### DATA SHOWN ###

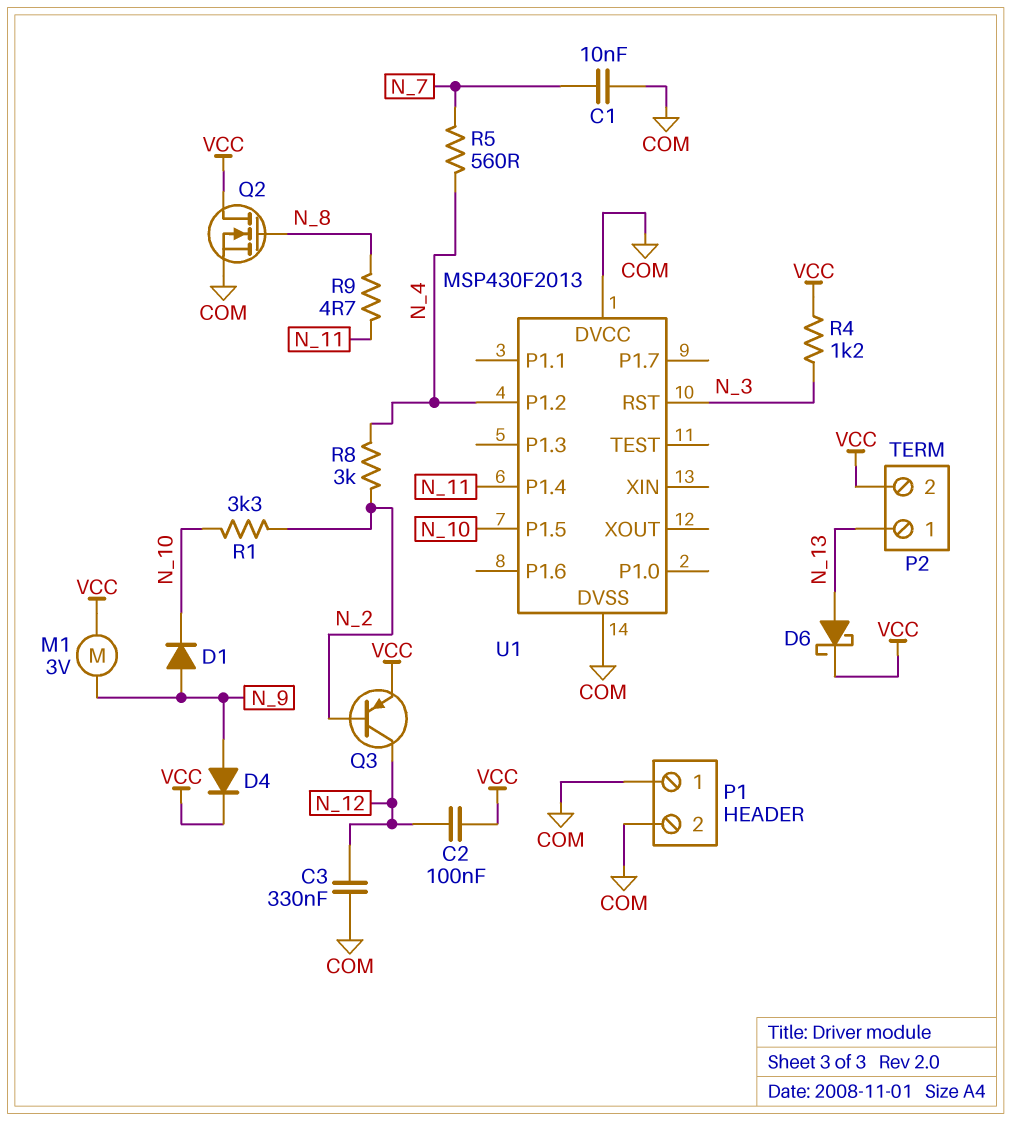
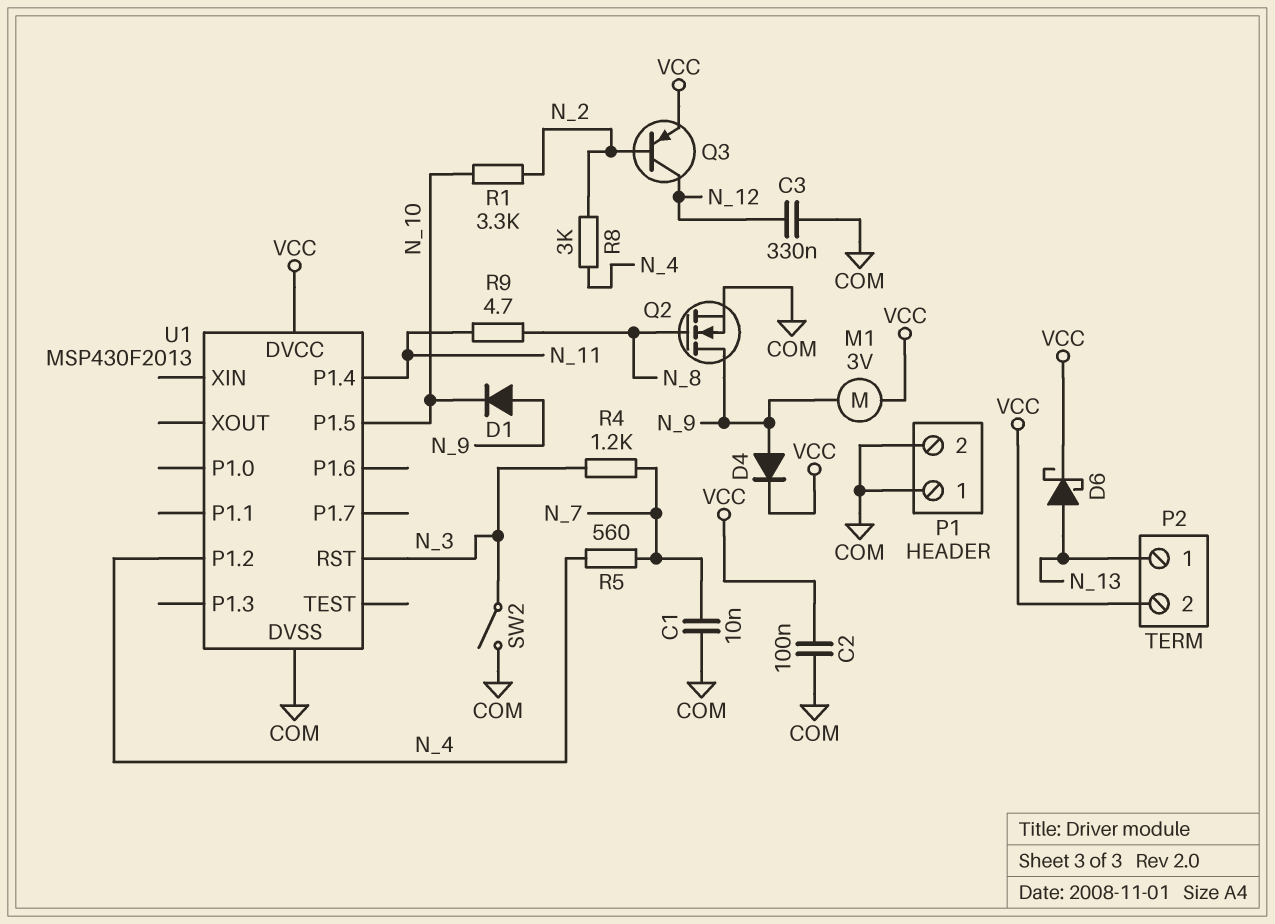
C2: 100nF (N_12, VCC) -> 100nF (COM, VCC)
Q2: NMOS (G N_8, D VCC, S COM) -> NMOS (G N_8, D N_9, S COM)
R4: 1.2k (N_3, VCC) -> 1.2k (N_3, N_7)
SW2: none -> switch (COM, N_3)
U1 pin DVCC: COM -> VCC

###
### DATA SHOWN ###

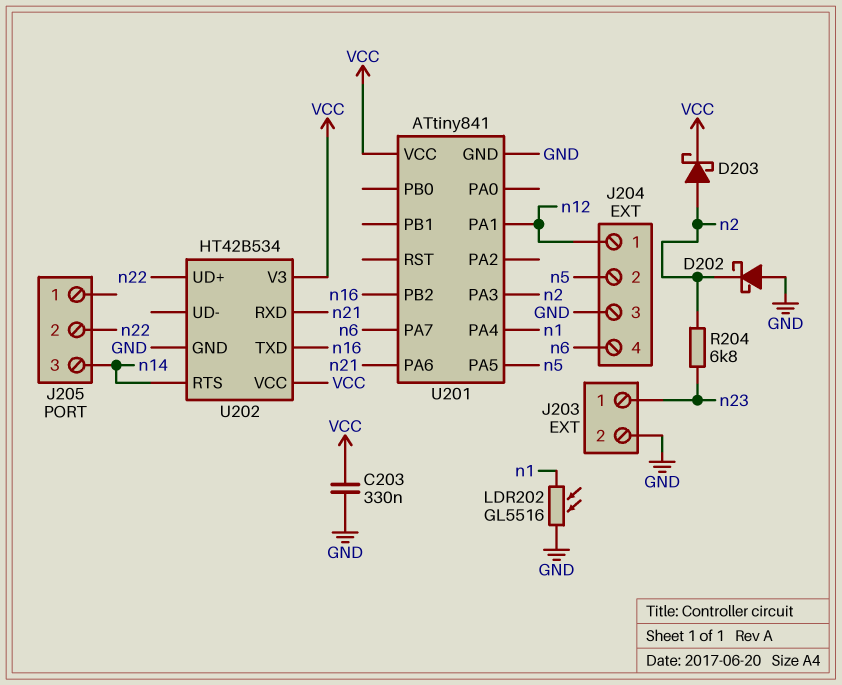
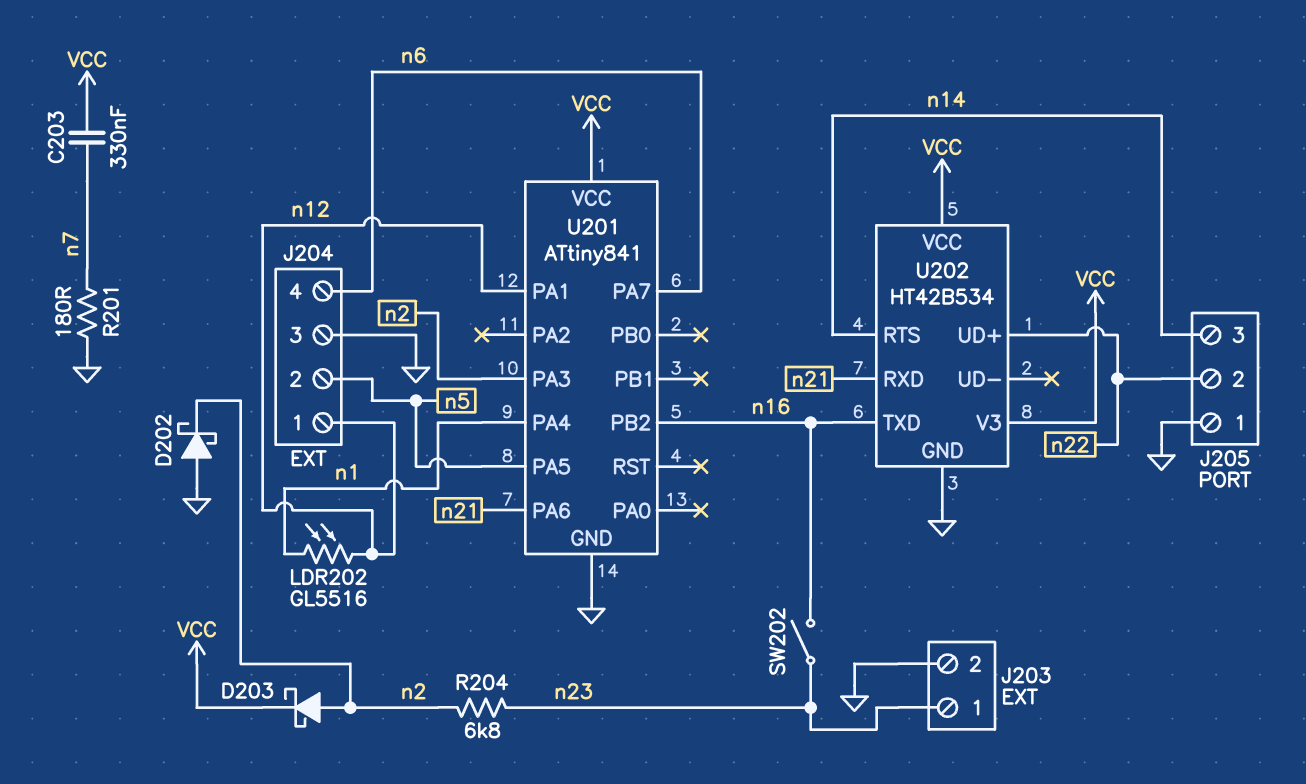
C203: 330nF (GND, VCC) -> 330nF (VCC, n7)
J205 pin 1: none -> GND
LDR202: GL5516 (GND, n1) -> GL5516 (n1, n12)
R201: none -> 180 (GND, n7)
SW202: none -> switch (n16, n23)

###

▶ [EXERCISE]
Your answer must be every line from the entries that contains the string "none", copied as it stands.

▶ [ANSWER FOR THIS EXERCISE]
SW2: none -> switch (COM, N_3)
J205 pin 1: none -> GND
R201: none -> 180 (GND, n7)
SW202: none -> switch (n16, n23)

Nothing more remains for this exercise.